*Records for the task:*
↓↓↓

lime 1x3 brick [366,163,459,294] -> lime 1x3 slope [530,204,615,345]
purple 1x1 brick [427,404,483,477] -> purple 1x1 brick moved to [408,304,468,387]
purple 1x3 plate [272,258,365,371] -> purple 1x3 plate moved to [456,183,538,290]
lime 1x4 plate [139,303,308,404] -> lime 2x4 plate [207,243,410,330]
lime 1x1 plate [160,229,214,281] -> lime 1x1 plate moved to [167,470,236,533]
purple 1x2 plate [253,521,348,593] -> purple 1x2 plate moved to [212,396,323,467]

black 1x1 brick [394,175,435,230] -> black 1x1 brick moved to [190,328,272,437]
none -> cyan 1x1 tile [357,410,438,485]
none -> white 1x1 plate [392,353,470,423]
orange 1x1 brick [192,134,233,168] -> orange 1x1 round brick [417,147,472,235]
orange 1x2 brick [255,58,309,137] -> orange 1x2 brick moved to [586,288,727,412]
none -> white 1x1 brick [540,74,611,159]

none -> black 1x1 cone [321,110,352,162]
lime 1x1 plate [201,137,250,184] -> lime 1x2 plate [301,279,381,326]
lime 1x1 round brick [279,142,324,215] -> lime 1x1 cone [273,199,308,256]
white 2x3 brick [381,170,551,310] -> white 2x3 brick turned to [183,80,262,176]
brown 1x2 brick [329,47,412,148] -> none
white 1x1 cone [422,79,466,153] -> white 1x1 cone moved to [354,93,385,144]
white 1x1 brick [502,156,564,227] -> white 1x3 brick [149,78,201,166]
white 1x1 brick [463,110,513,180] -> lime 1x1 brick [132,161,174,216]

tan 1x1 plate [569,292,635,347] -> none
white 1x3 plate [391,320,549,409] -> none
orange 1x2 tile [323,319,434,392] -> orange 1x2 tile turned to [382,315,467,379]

↑↑↑
↓↓↓

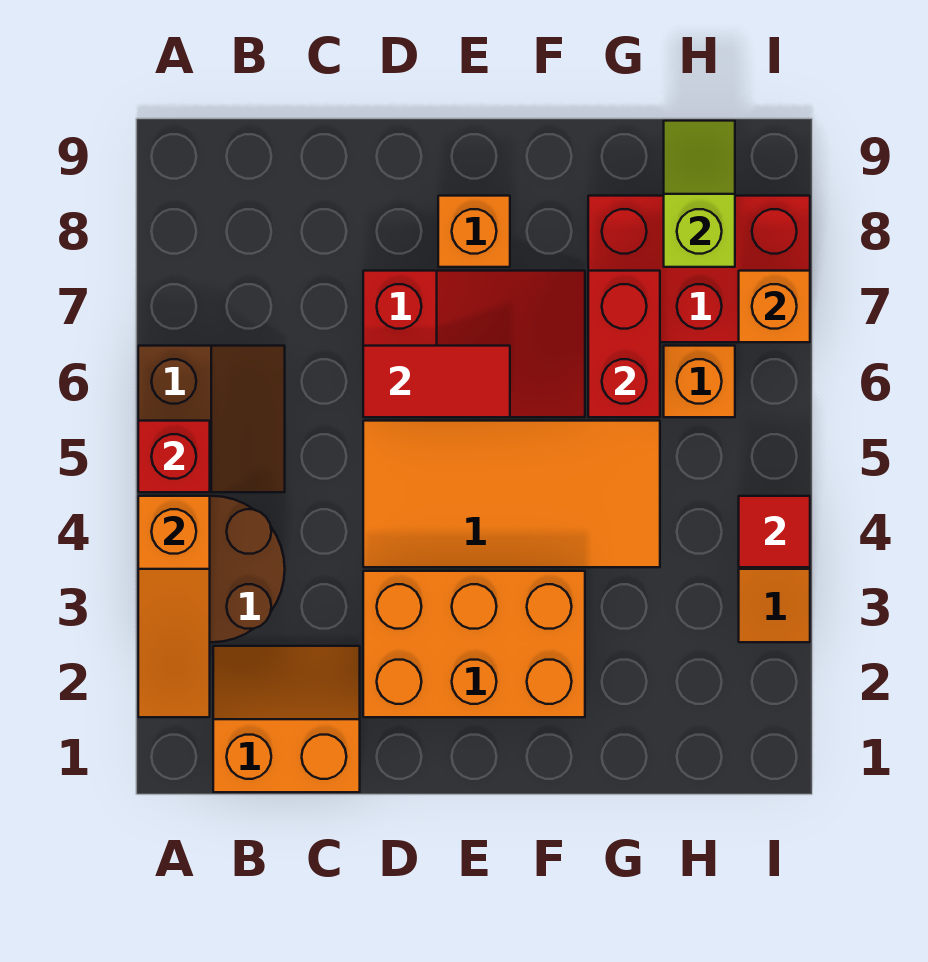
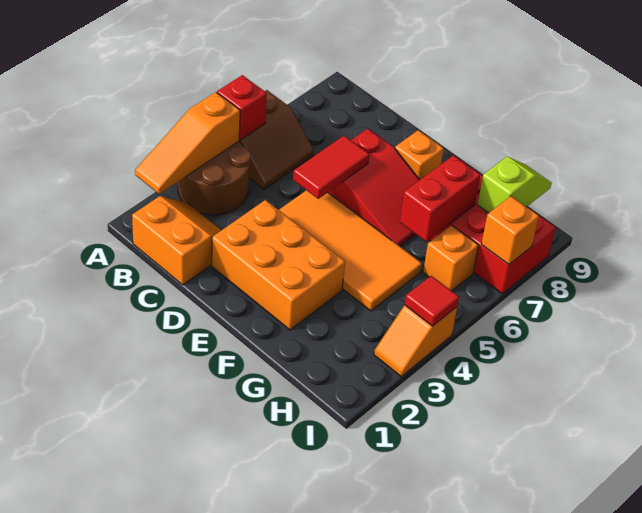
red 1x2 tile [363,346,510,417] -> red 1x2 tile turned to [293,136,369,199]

↑↑↑
↓↓↓

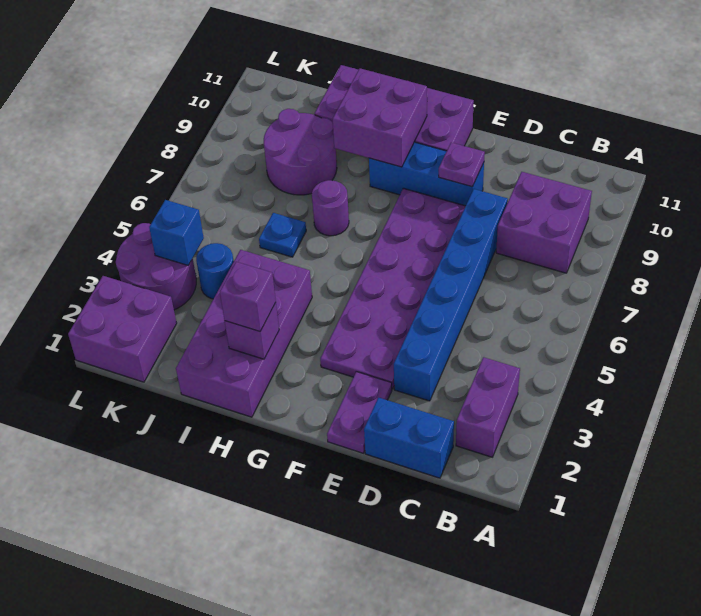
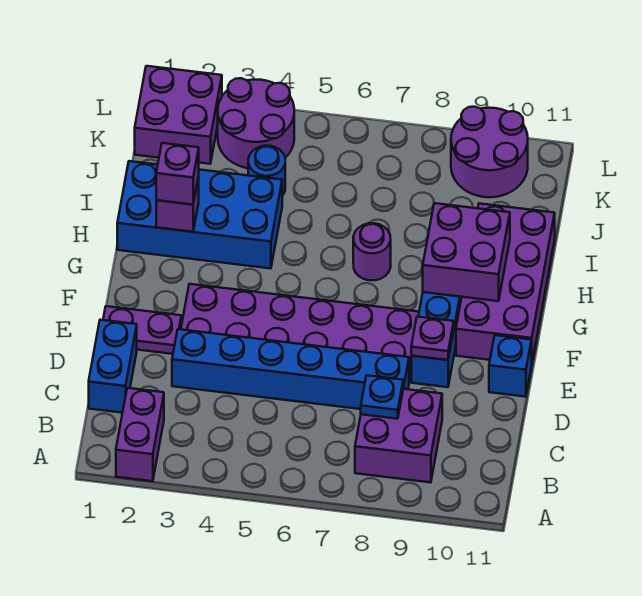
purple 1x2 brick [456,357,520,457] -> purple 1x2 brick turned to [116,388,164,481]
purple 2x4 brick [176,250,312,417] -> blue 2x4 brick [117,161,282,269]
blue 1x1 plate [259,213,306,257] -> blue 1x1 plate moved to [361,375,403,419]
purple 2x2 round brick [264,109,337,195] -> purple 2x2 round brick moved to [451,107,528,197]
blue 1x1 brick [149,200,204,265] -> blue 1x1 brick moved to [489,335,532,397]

↑↑↑

*What is required:* Scan the lines above for the word "turned" and copy every one where it occurs.

*Exercise output:*
white 2x3 brick [381,170,551,310] -> white 2x3 brick turned to [183,80,262,176]
orange 1x2 tile [323,319,434,392] -> orange 1x2 tile turned to [382,315,467,379]
red 1x2 tile [363,346,510,417] -> red 1x2 tile turned to [293,136,369,199]
purple 1x2 brick [456,357,520,457] -> purple 1x2 brick turned to [116,388,164,481]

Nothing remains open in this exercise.